_Aim of the task_. Would you mind restating all of the records word for word, skipping the pictures?

_Records_.
»»
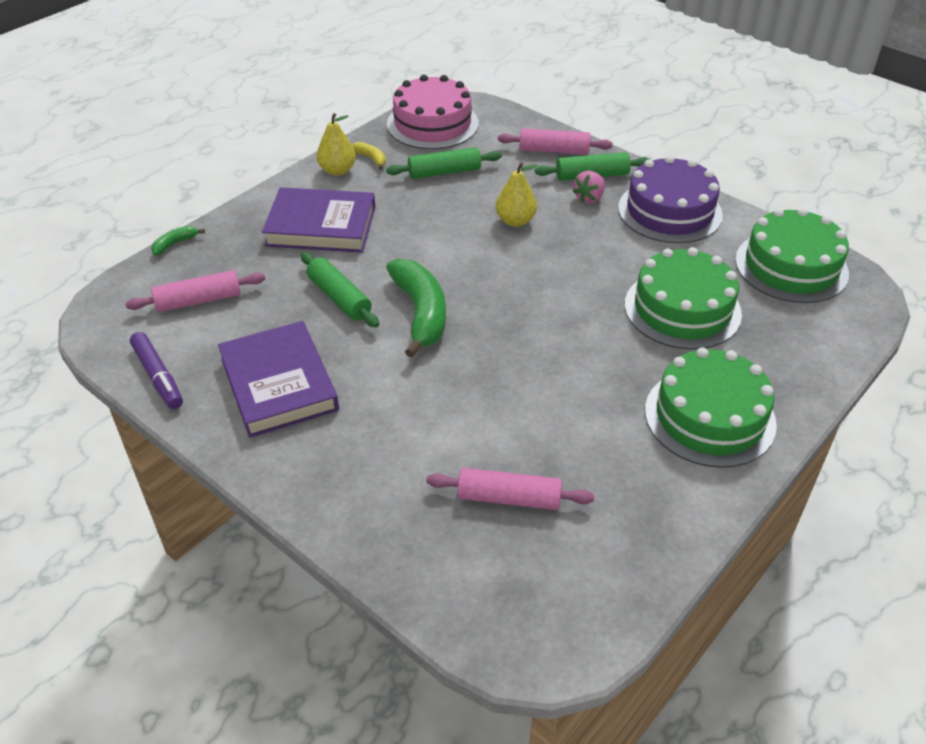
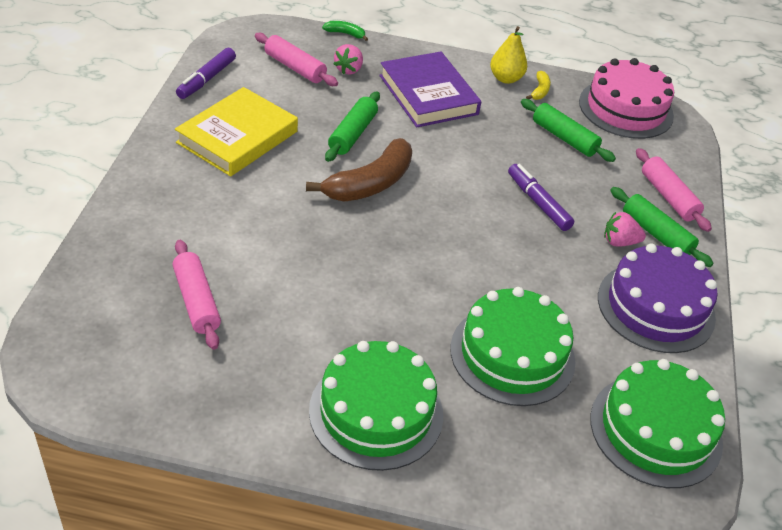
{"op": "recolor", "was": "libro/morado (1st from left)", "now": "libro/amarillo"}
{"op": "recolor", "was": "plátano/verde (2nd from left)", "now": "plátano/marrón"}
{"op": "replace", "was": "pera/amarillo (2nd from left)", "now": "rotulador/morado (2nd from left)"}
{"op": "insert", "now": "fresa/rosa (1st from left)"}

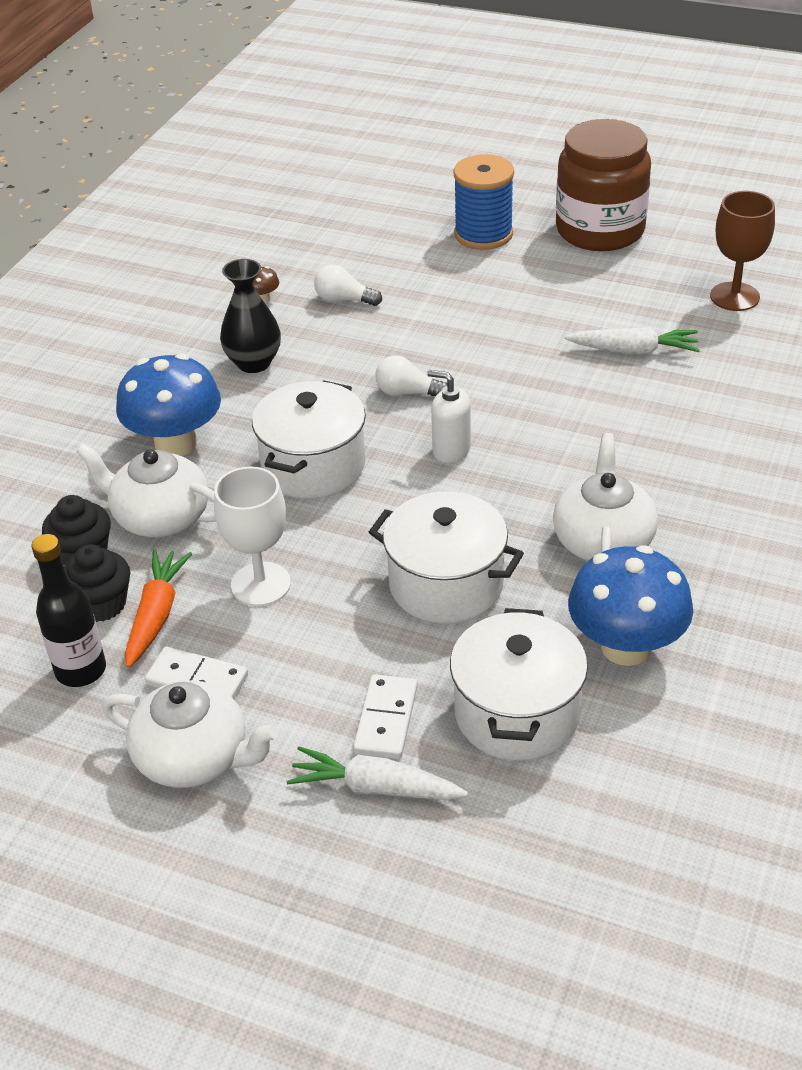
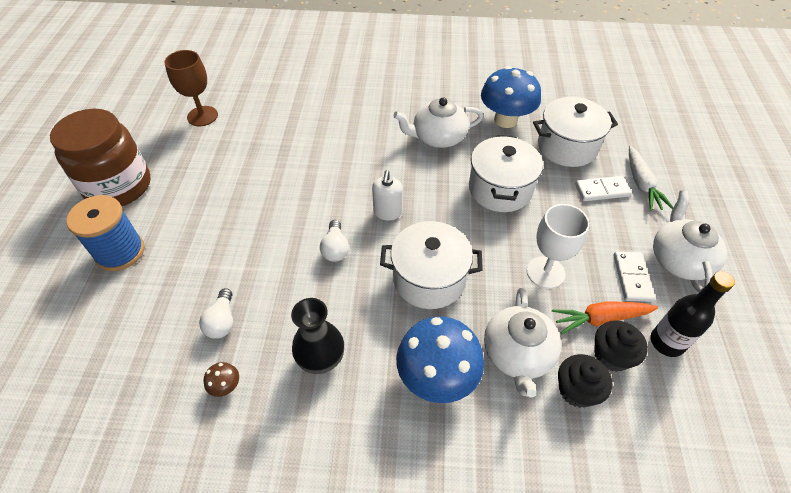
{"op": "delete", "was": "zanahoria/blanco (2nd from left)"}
««
_Output of the task_.
{"op": "recolor", "was": "libro/morado (1st from left)", "now": "libro/amarillo"}
{"op": "recolor", "was": "plátano/verde (2nd from left)", "now": "plátano/marrón"}
{"op": "replace", "was": "pera/amarillo (2nd from left)", "now": "rotulador/morado (2nd from left)"}
{"op": "insert", "now": "fresa/rosa (1st from left)"}

{"op": "delete", "was": "zanahoria/blanco (2nd from left)"}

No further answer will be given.